*Task*:
I'd like the entries reproduced exactly, with the images omitted.

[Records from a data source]
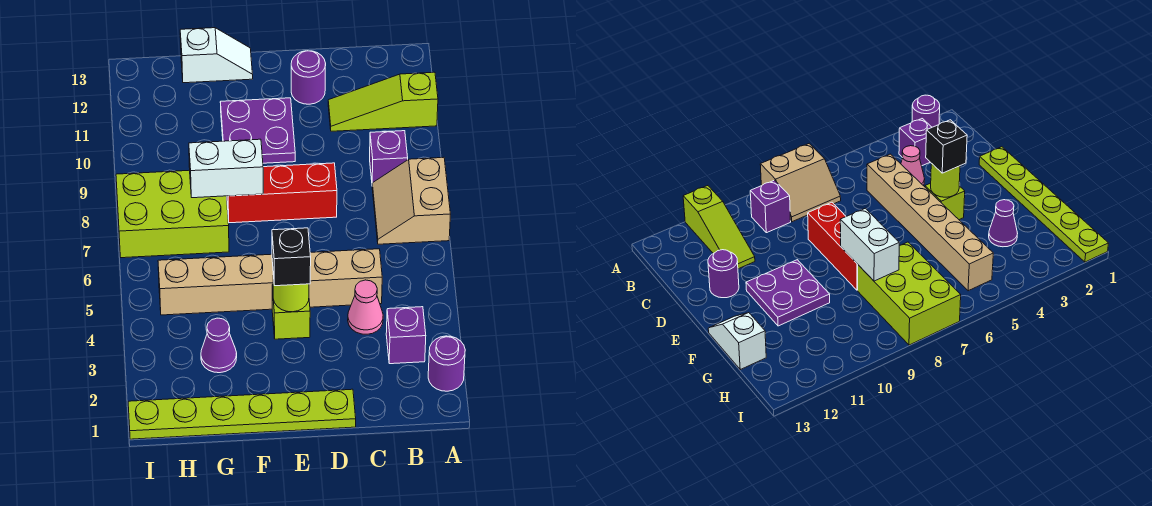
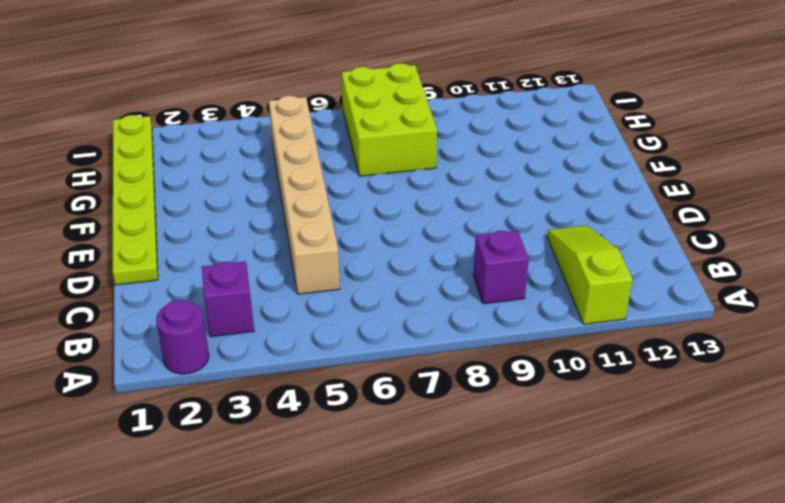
none -> tan slope A7:B8 level 1 top A
none -> pink cone C4 level 1
none -> red brick D8:F8 level 1

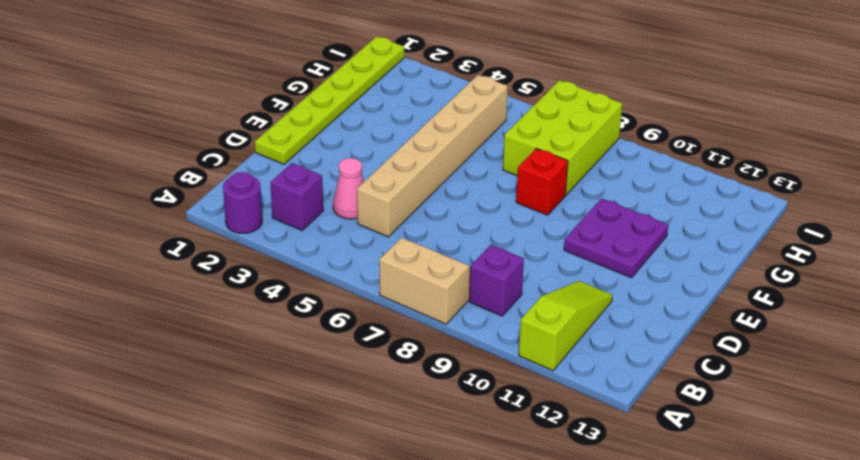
red brick F8 level 1 -> red brick D8:F8 level 1
none -> purple round brick D12 level 1
none -> lime brick E4 level 1
none -> white slope F13:G13 level 1 top G

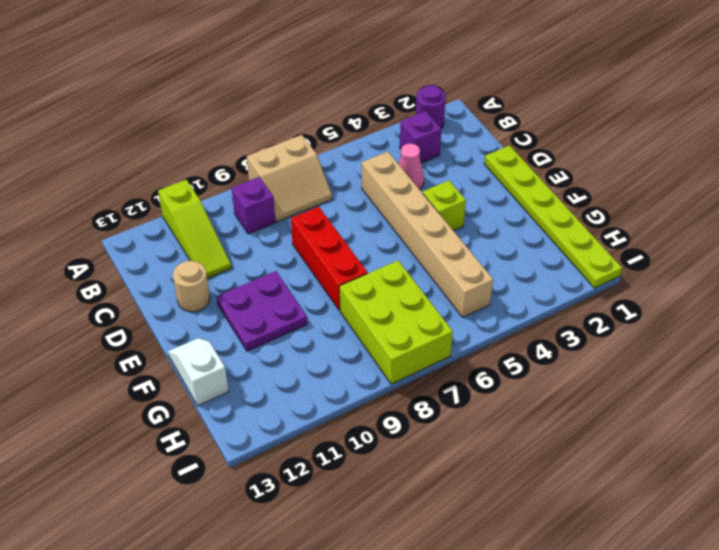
tan round brick D12 level 1 -> purple round brick D12 level 1
none -> purple cone G3 level 1
none -> lime round brick E4 level 2
none -> white brick F8:G8 level 2

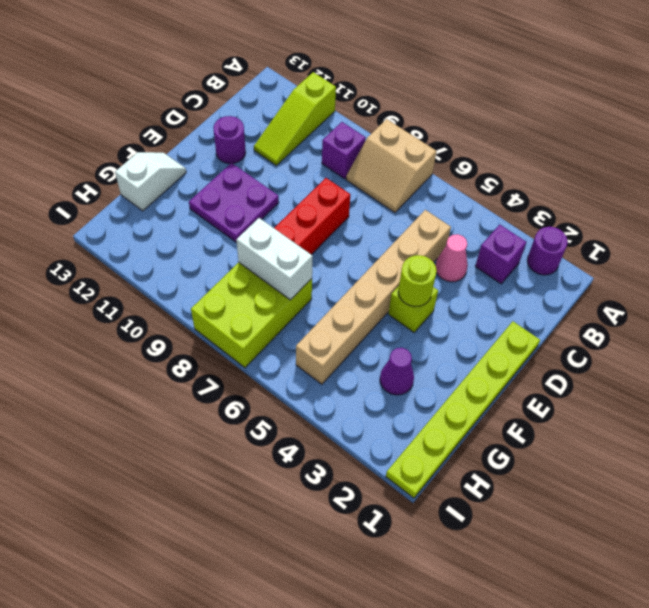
white brick G7:G8 level 2 -> white brick F8:G8 level 2
none -> black brick E4 level 3

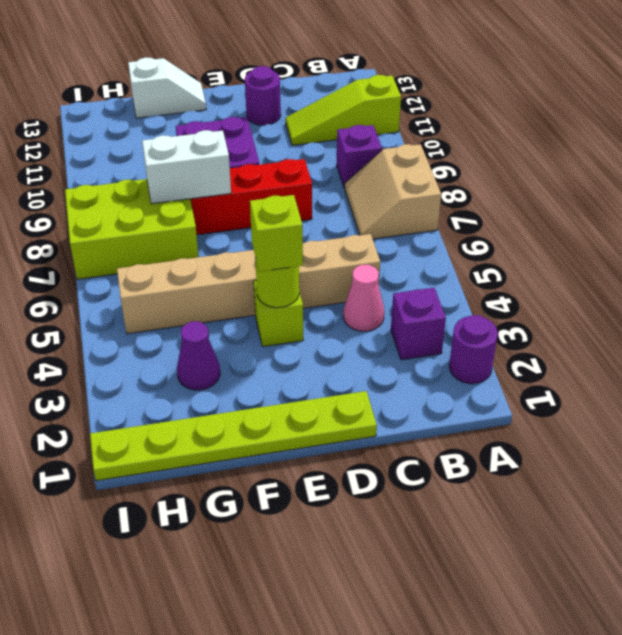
lime brick E4 level 3 -> black brick E4 level 3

*Task result*:
none -> tan slope A7:B8 level 1 top A
none -> pink cone C4 level 1
none -> red brick D8:F8 level 1

red brick F8 level 1 -> red brick D8:F8 level 1
none -> purple round brick D12 level 1
none -> lime brick E4 level 1
none -> white slope F13:G13 level 1 top G

tan round brick D12 level 1 -> purple round brick D12 level 1
none -> purple cone G3 level 1
none -> lime round brick E4 level 2
none -> white brick F8:G8 level 2

white brick G7:G8 level 2 -> white brick F8:G8 level 2
none -> black brick E4 level 3

lime brick E4 level 3 -> black brick E4 level 3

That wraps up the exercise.